Aim of the exercise
Using the listing below, retype exactly the lines starting at the one with "C6: 3300uF (GND, VE) -> 22uF (GND, VE)" and ending at the one with "V1: 9V (plus", and include both.

Records to use
◇ ◇ ◇ ◇ ◇ ◇ ◇

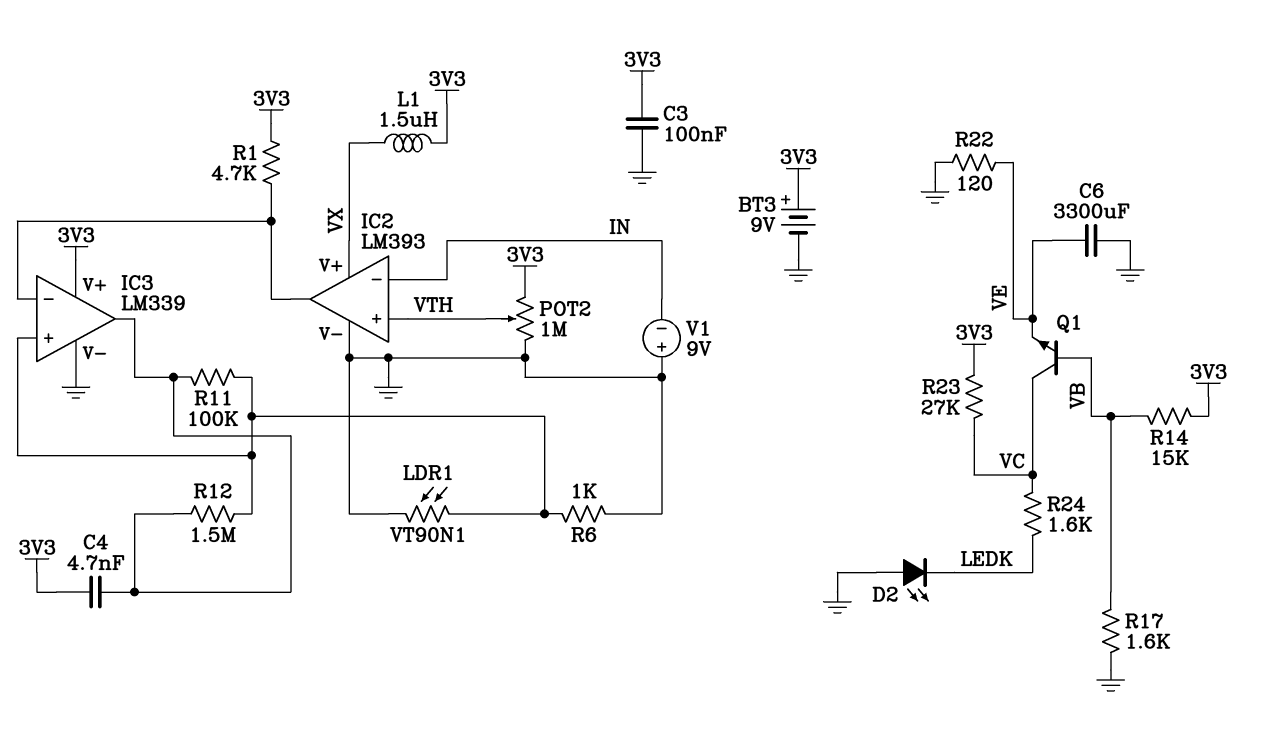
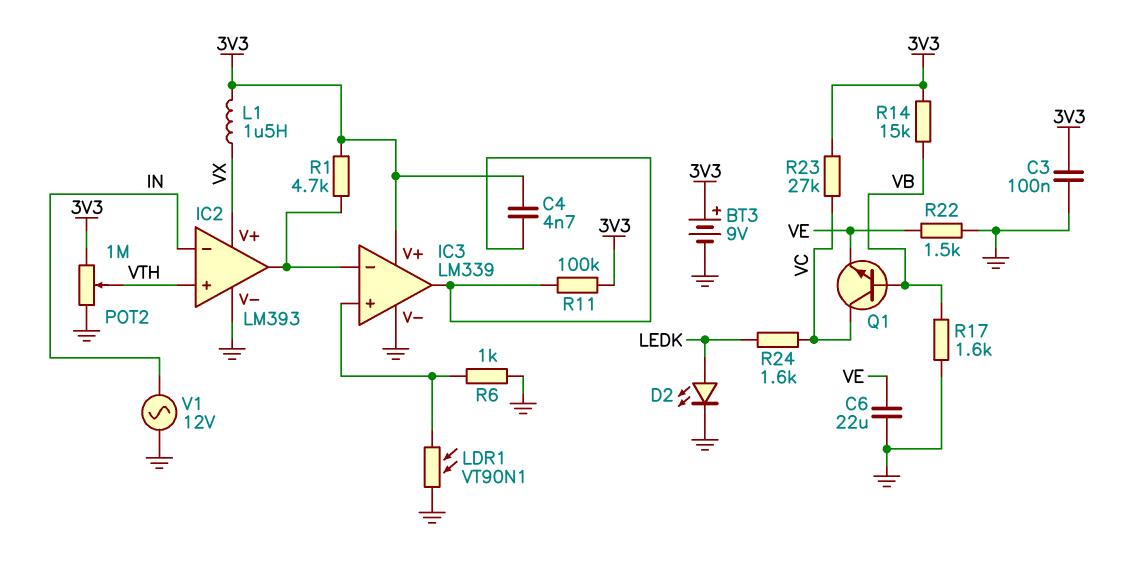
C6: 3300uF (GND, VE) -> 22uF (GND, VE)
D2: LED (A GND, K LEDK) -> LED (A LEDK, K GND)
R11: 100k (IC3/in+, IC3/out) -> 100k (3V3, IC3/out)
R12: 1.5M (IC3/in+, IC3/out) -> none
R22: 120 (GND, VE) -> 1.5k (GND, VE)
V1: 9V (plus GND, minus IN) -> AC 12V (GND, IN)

◇ ◇ ◇ ◇ ◇ ◇ ◇

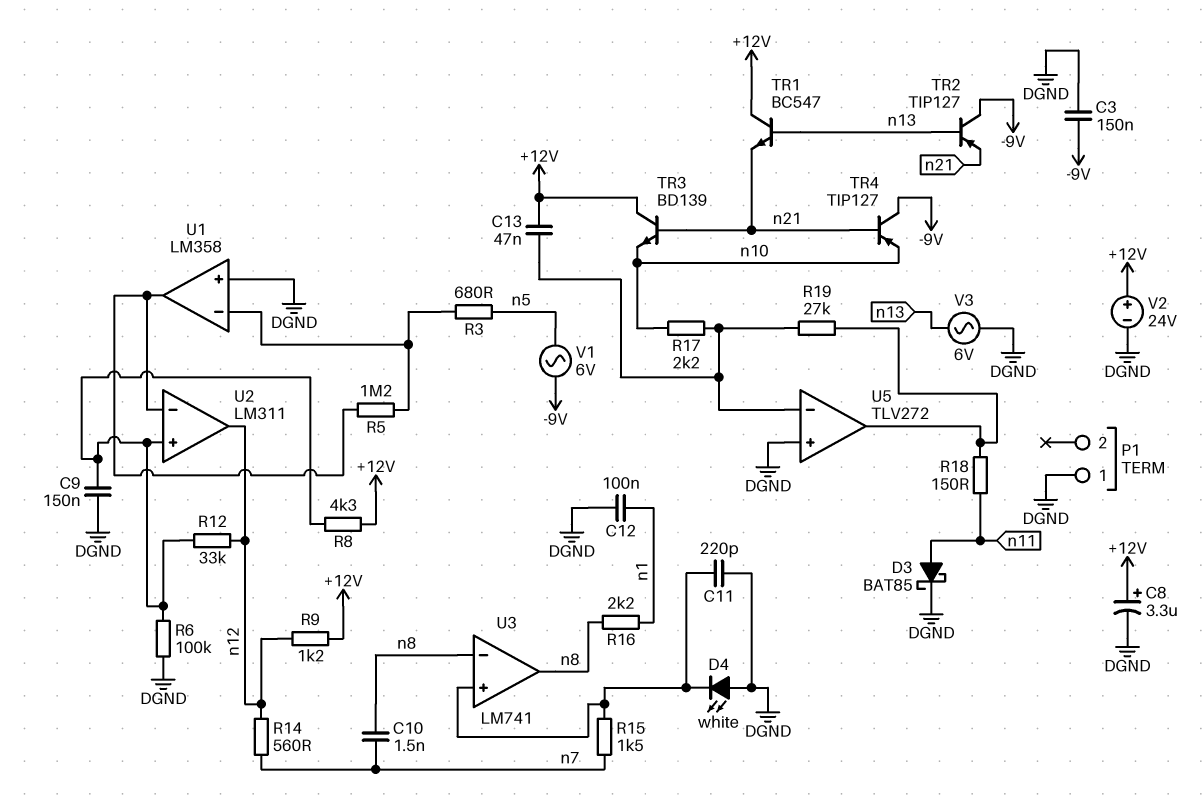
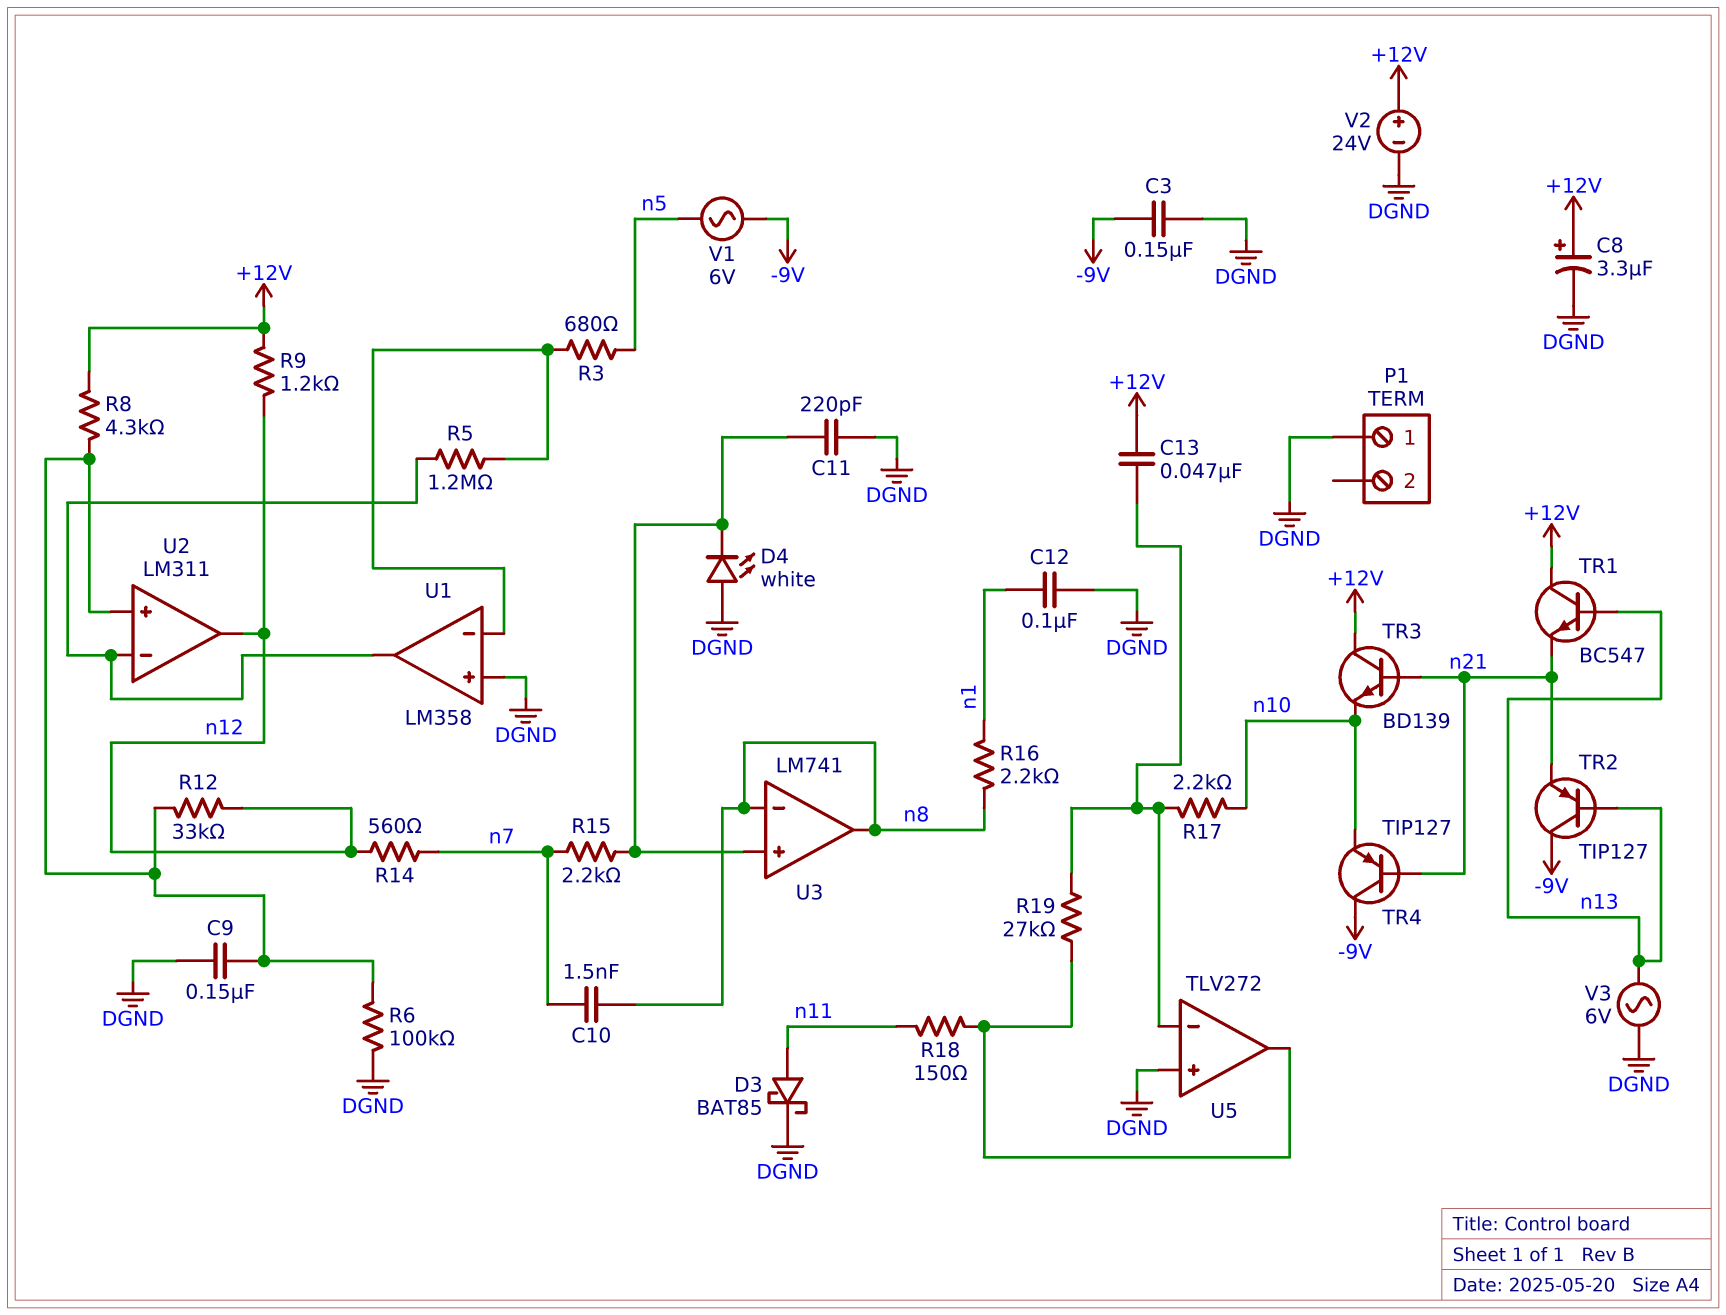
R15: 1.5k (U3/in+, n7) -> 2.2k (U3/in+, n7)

◇ ◇ ◇ ◇ ◇ ◇ ◇

Your solution
C6: 3300uF (GND, VE) -> 22uF (GND, VE)
D2: LED (A GND, K LEDK) -> LED (A LEDK, K GND)
R11: 100k (IC3/in+, IC3/out) -> 100k (3V3, IC3/out)
R12: 1.5M (IC3/in+, IC3/out) -> none
R22: 120 (GND, VE) -> 1.5k (GND, VE)
V1: 9V (plus GND, minus IN) -> AC 12V (GND, IN)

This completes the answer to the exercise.